-- To do --
Using the data below, print exactly the line with "none -> white tile E6 level 1", the line with "none -> white tile F10:G10 level 1", and every line between them, but none of the pictures.
BEGIN Records supplied
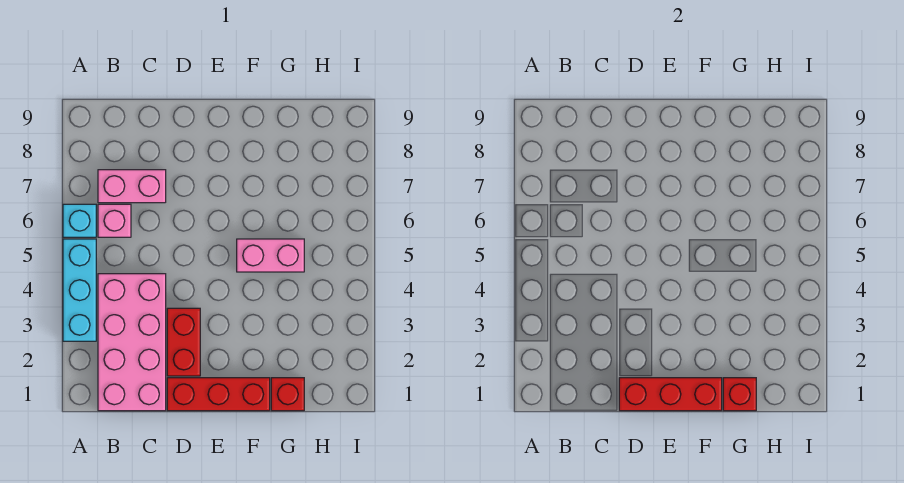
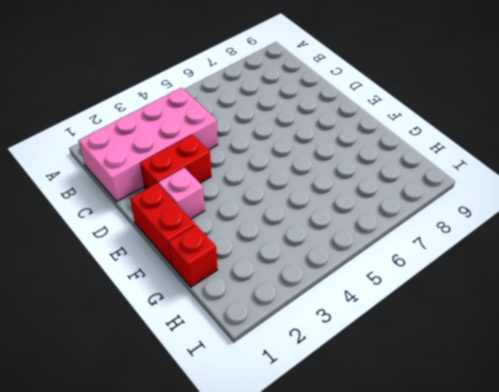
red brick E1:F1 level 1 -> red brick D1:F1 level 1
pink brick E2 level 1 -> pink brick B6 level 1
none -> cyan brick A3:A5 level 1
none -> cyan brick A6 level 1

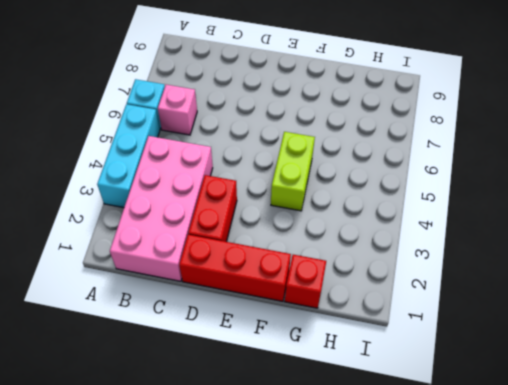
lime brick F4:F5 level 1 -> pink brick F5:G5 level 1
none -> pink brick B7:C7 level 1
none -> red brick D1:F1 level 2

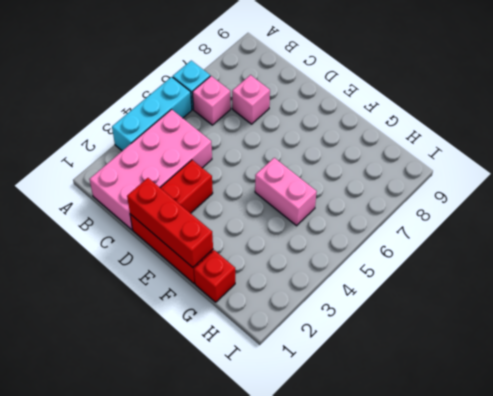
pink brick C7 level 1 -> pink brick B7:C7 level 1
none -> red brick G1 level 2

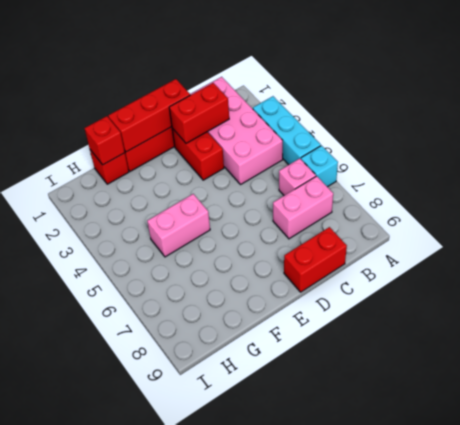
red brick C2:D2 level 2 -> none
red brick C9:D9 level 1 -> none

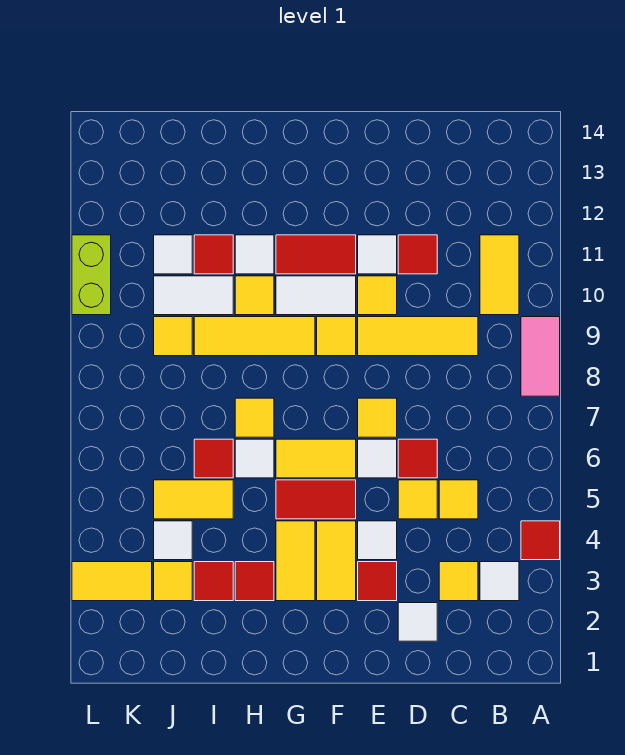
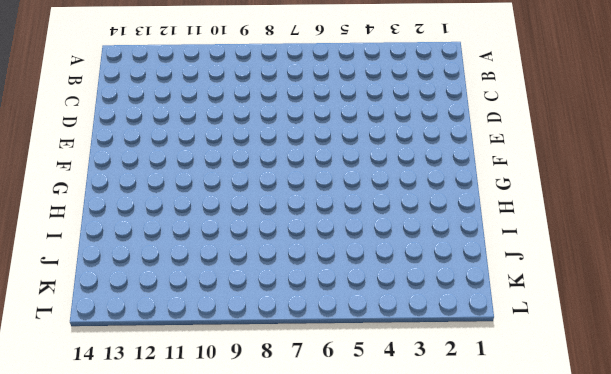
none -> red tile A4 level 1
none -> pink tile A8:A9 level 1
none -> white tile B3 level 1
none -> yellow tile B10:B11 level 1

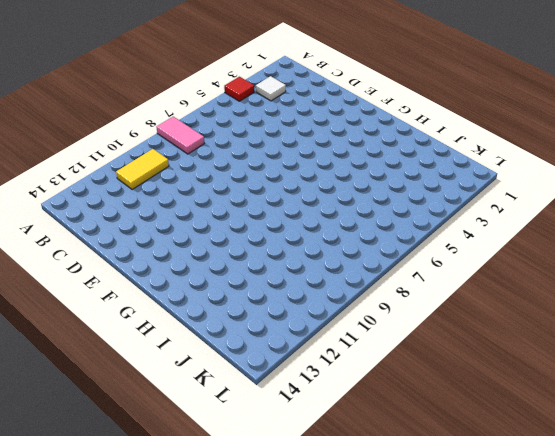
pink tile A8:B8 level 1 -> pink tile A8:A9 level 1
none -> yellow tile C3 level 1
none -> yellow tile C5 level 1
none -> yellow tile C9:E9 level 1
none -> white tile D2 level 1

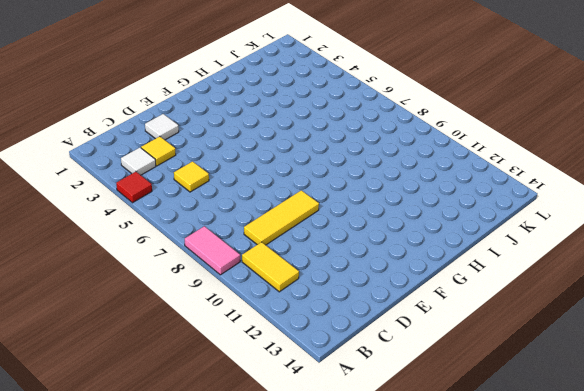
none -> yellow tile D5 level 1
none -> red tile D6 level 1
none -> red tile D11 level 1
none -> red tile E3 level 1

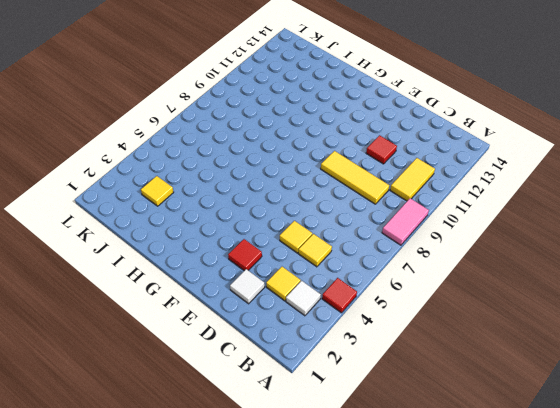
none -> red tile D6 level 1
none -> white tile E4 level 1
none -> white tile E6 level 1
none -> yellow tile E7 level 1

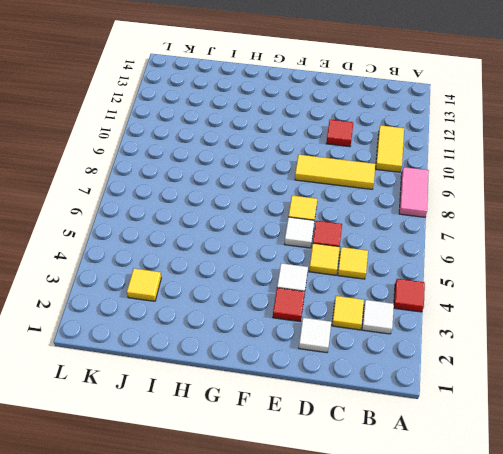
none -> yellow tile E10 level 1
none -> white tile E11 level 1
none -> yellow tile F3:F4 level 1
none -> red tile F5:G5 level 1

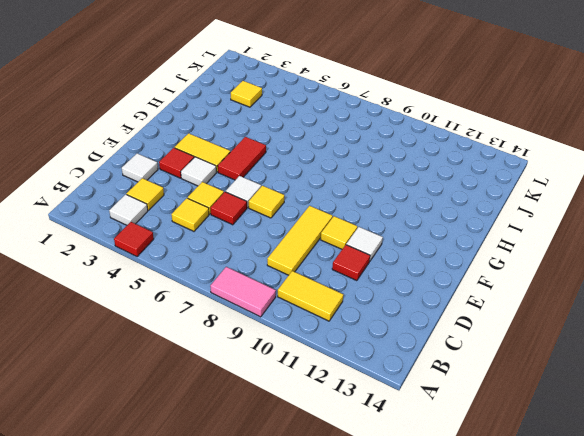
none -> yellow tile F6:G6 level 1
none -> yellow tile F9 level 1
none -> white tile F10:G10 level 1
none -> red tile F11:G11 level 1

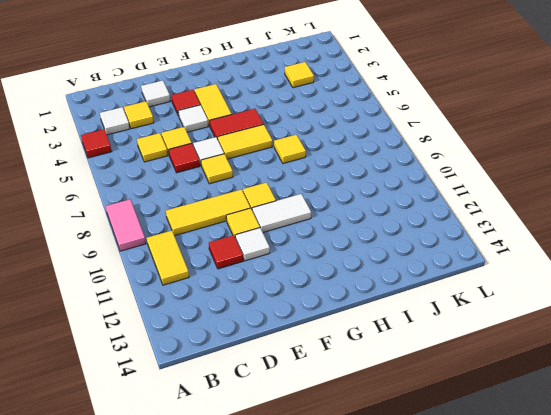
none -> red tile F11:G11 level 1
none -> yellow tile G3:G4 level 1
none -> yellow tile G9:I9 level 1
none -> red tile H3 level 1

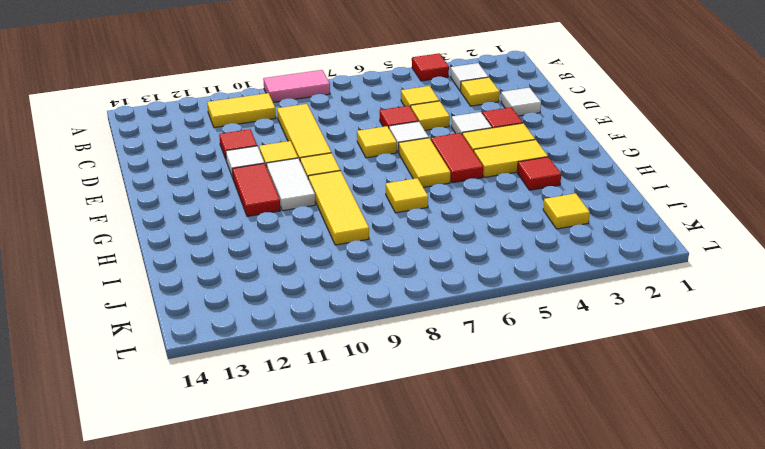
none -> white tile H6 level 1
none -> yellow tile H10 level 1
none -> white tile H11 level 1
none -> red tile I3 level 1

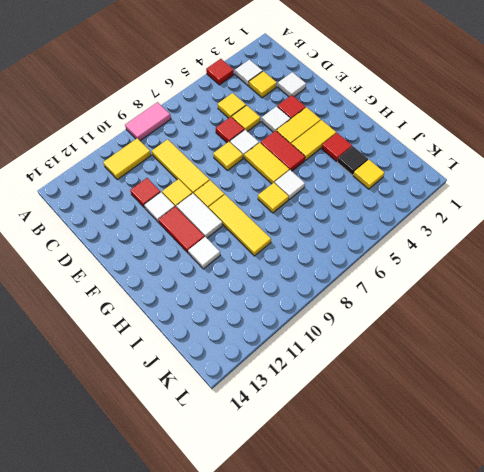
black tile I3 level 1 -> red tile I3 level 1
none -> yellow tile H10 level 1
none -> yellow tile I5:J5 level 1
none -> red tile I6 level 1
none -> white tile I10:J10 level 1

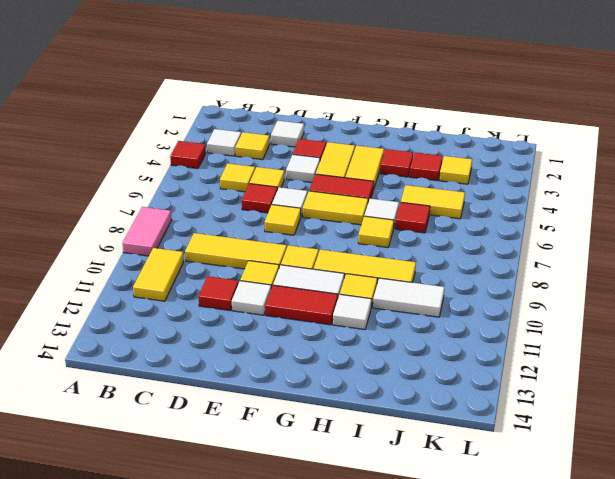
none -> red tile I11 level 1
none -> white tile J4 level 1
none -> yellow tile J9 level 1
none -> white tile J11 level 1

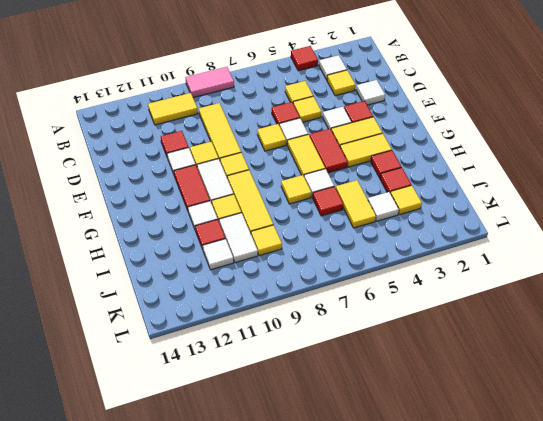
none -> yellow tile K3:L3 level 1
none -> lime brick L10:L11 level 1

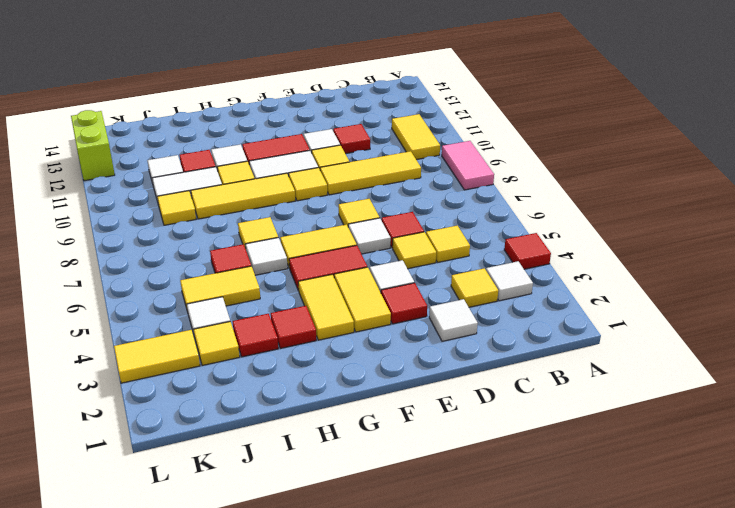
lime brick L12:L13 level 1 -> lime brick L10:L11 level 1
END Records supplied
-- Solution to the problem --
none -> white tile E6 level 1
none -> yellow tile E7 level 1

none -> yellow tile E10 level 1
none -> white tile E11 level 1
none -> yellow tile F3:F4 level 1
none -> red tile F5:G5 level 1

none -> yellow tile F6:G6 level 1
none -> yellow tile F9 level 1
none -> white tile F10:G10 level 1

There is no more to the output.